- _WHAT THIS TASK INVOLVES_:
Return every line of the data that contains the string "NAND".

- _TASK INPUT_:

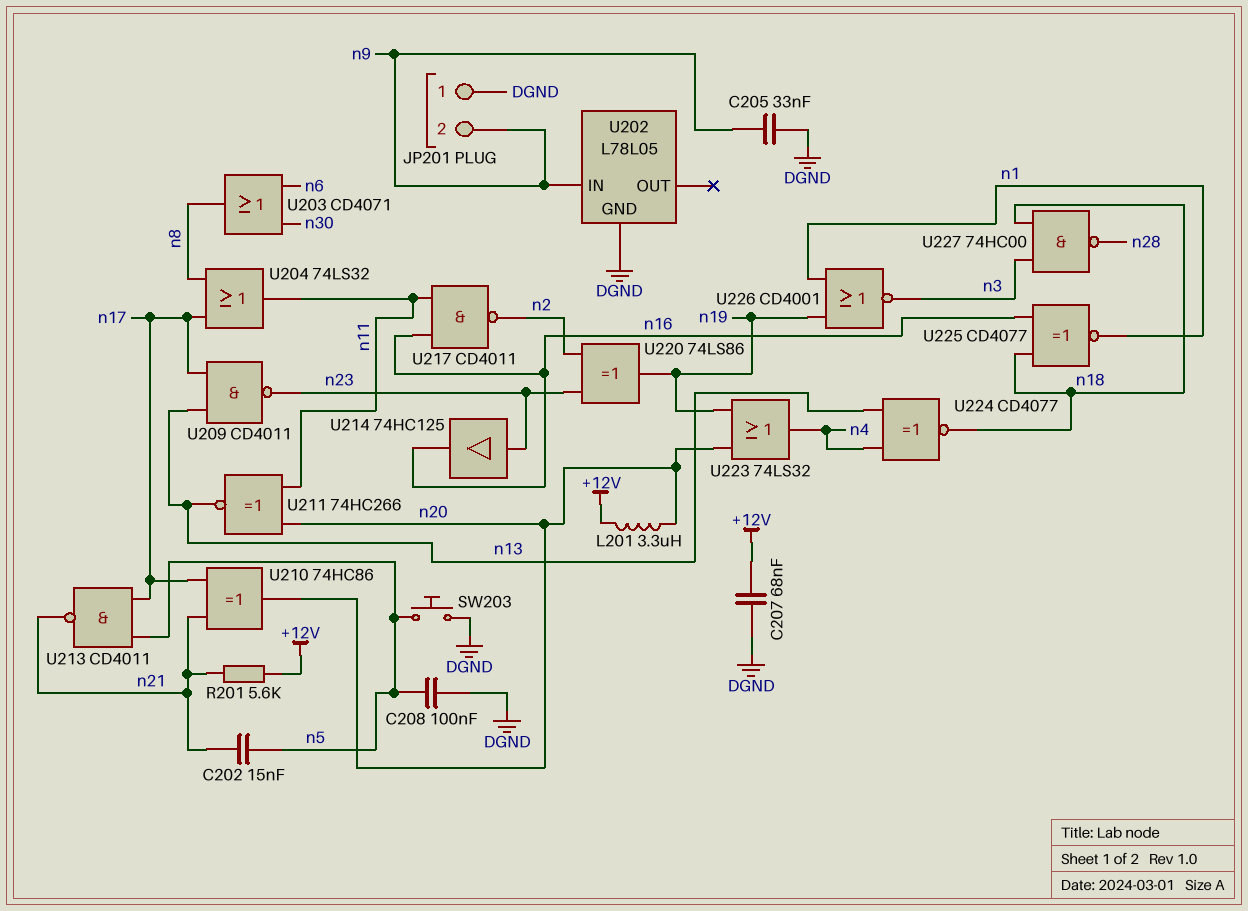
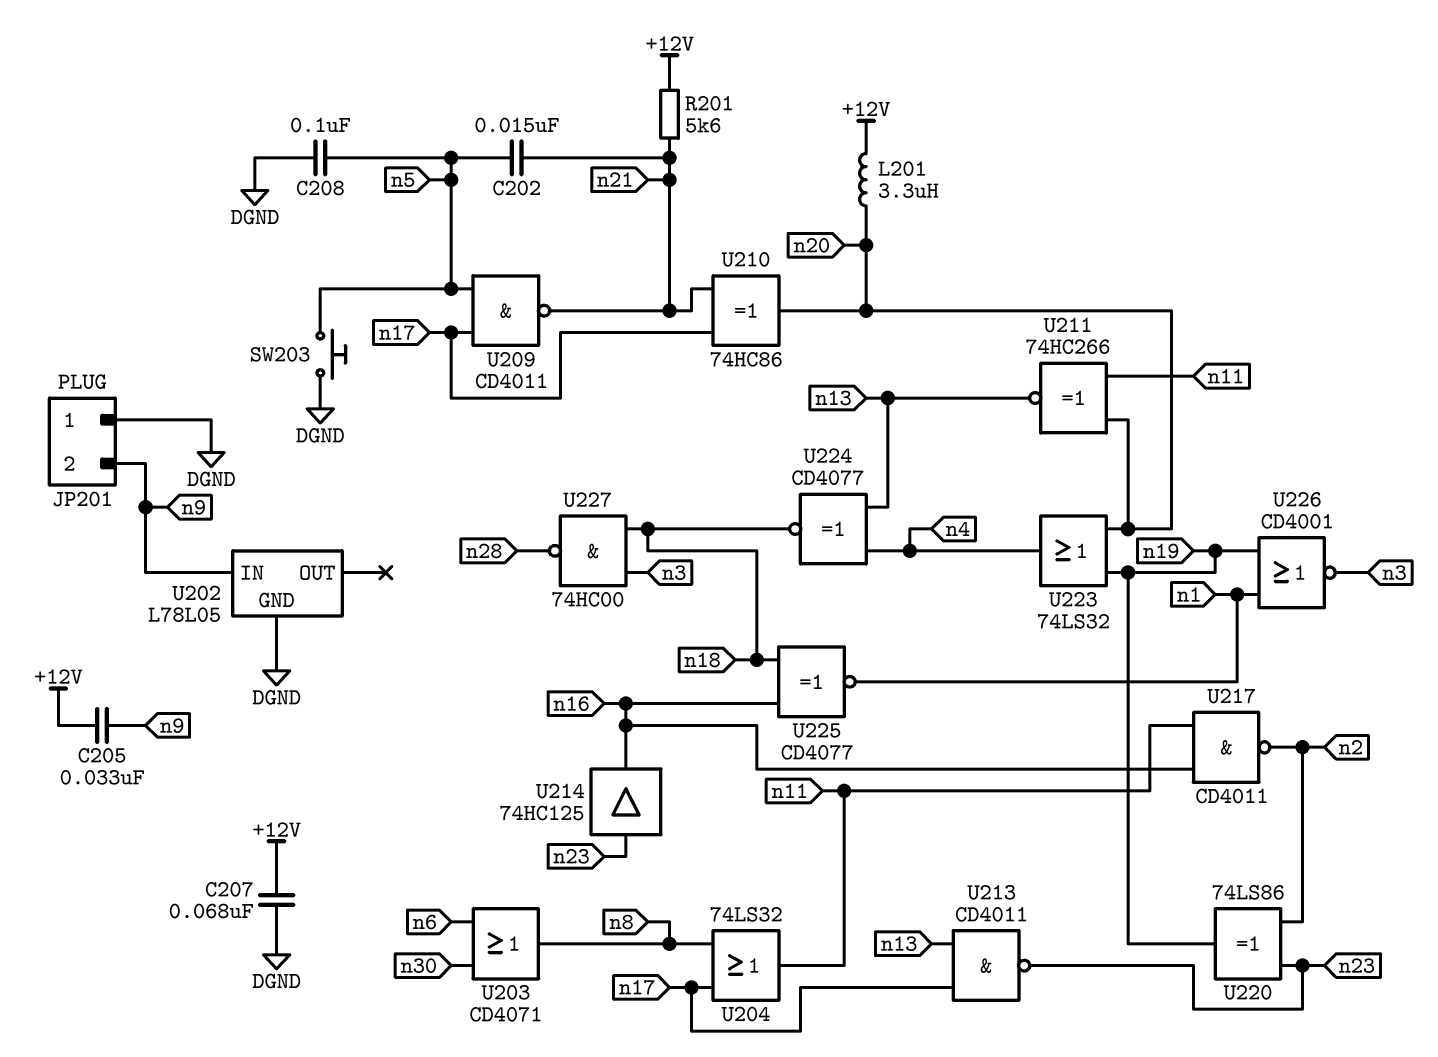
C205: 33nF (DGND, n9) -> 33nF (+12V, n9)
U209: NAND CD4011 (in n13, in n17, out n23) -> NAND CD4011 (in n5, in n17, out n21)
U213: NAND CD4011 (in n5, in n17, out n21) -> NAND CD4011 (in n13, in n17, out n23)

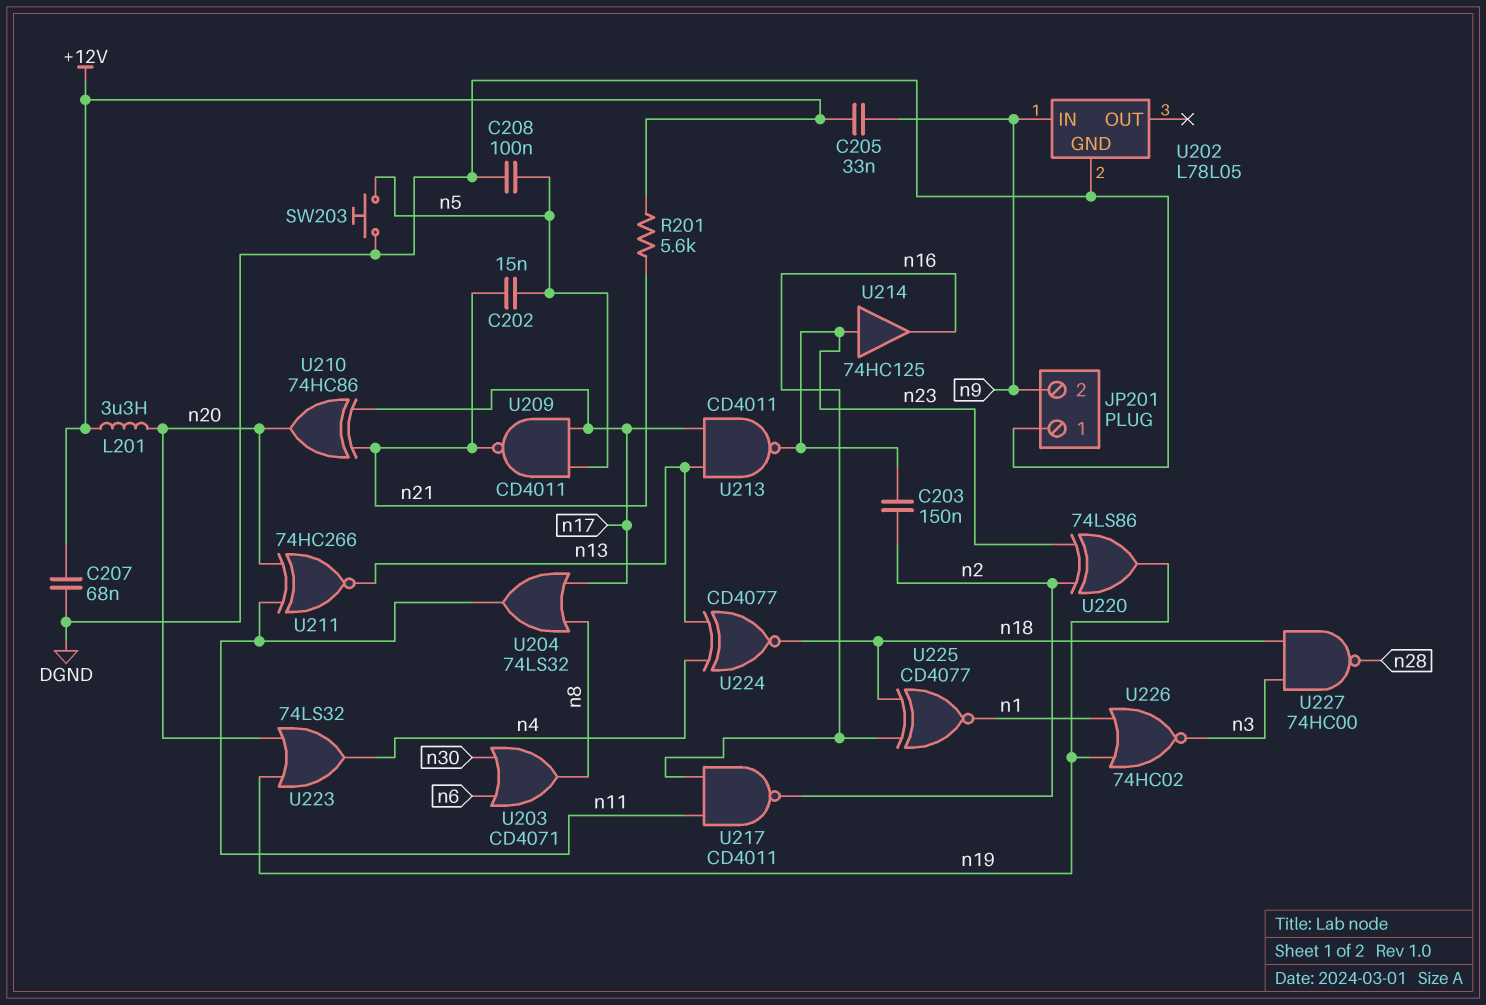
C203: none -> 150nF (n2, n23)
U226: NOR CD4001 (in n1, in n19, out n3) -> NOR 74HC02 (in n1, in n19, out n3)

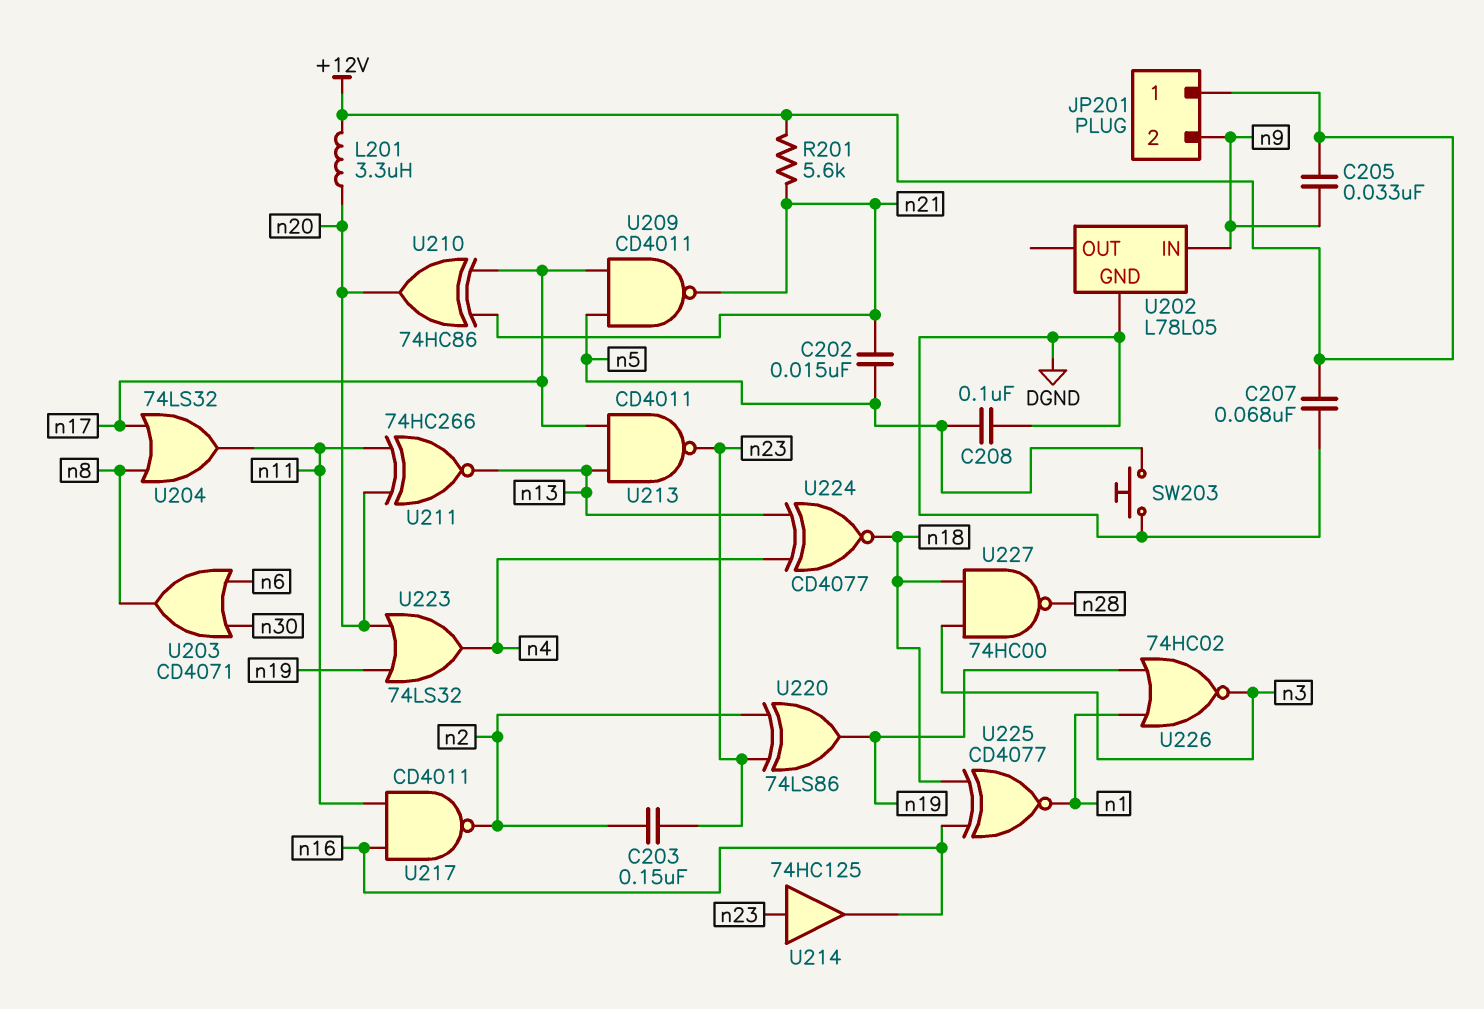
JP201 pin 1: DGND -> +12V

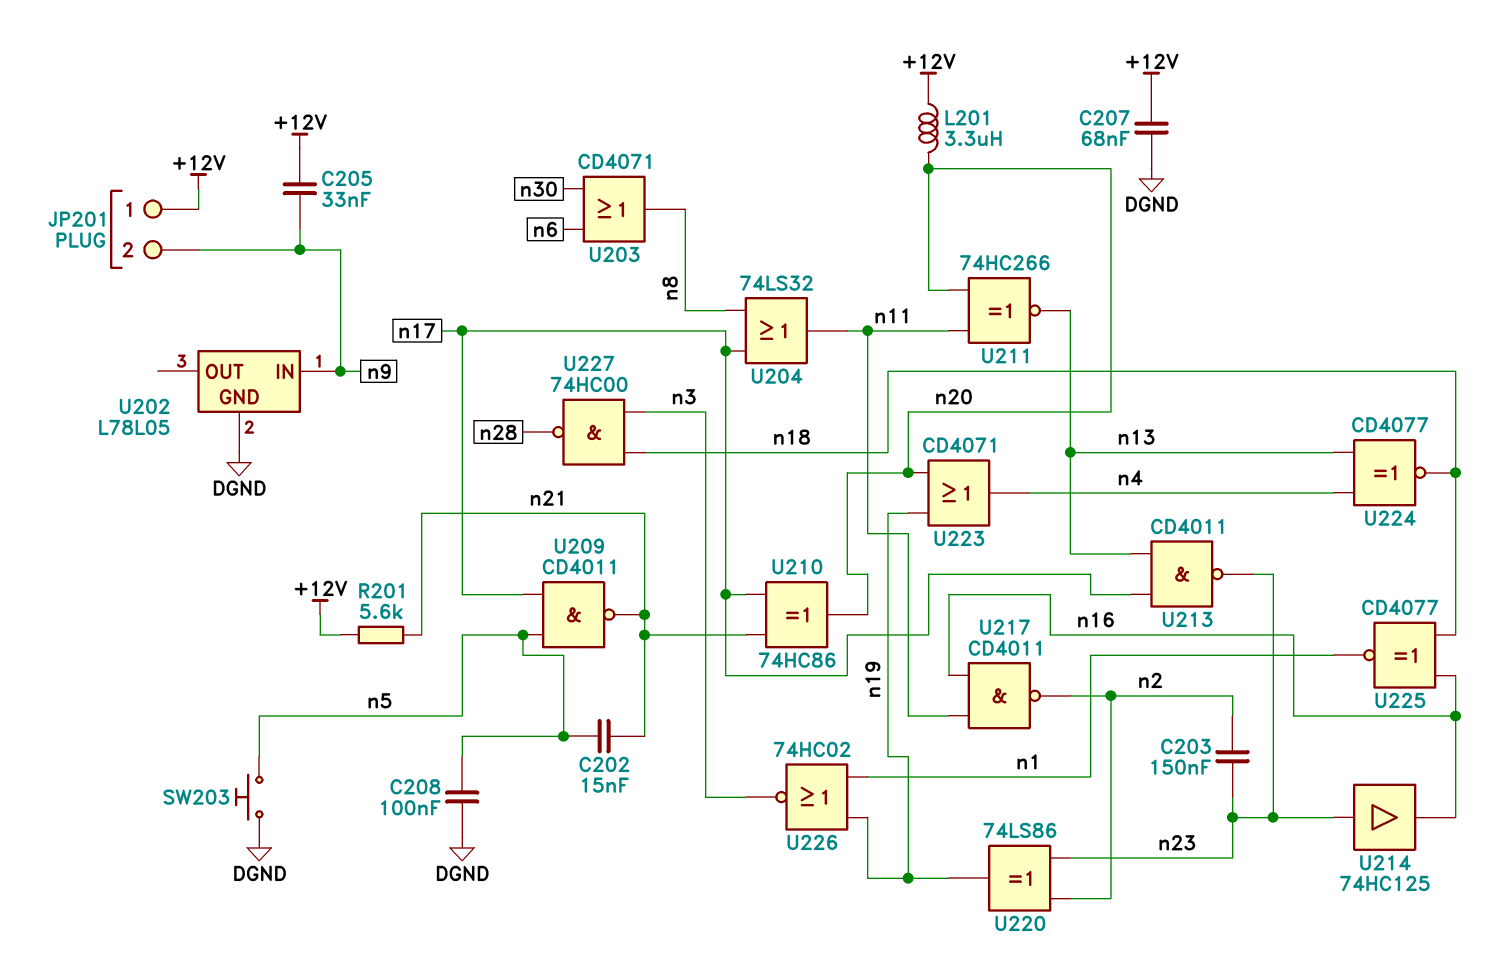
U223: OR 74LS32 (in n19, in n20, out n4) -> OR CD4071 (in n19, in n20, out n4)

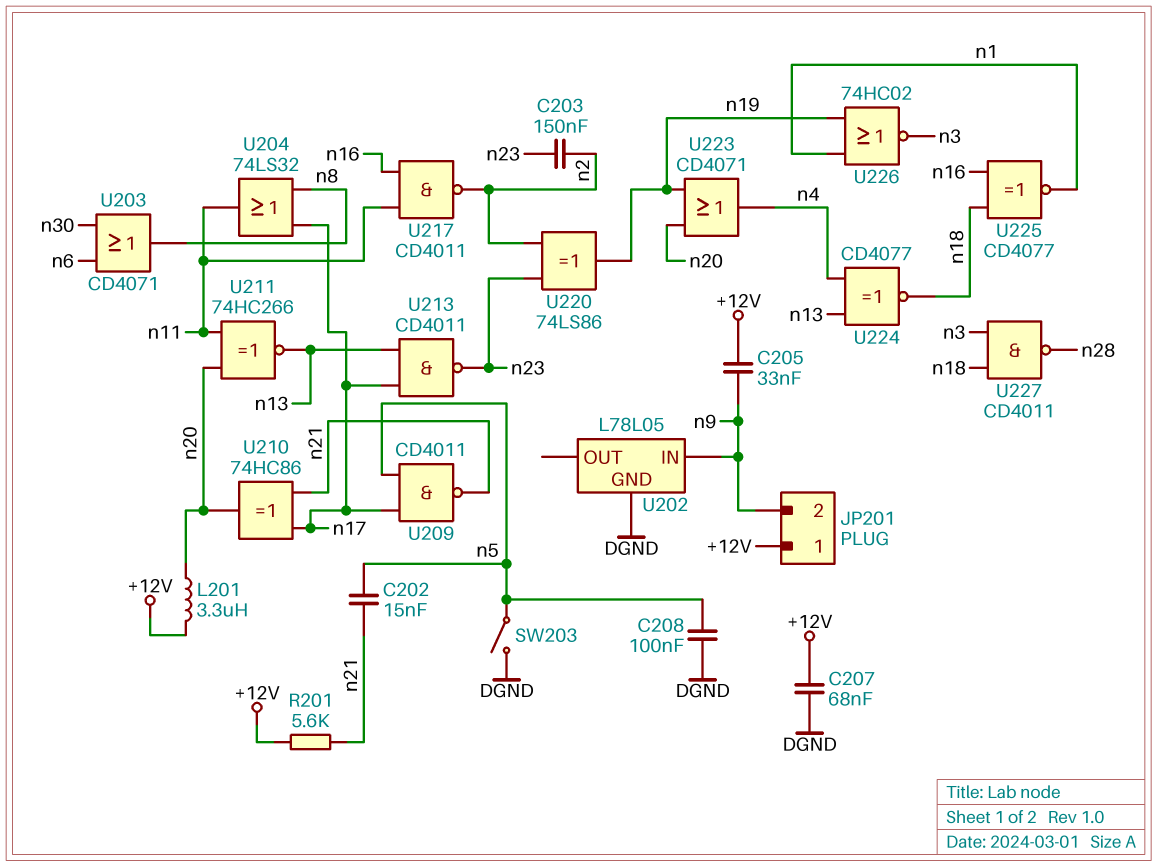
SW203: button (DGND, n5) -> switch (DGND, n5)
U214: buffer 74HC125 (in n23, out n16) -> none
U227: NAND 74HC00 (in n3, in n18, out n28) -> NAND CD4011 (in n3, in n18, out n28)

- _RESULT_:
U209: NAND CD4011 (in n13, in n17, out n23) -> NAND CD4011 (in n5, in n17, out n21)
U213: NAND CD4011 (in n5, in n17, out n21) -> NAND CD4011 (in n13, in n17, out n23)
U227: NAND 74HC00 (in n3, in n18, out n28) -> NAND CD4011 (in n3, in n18, out n28)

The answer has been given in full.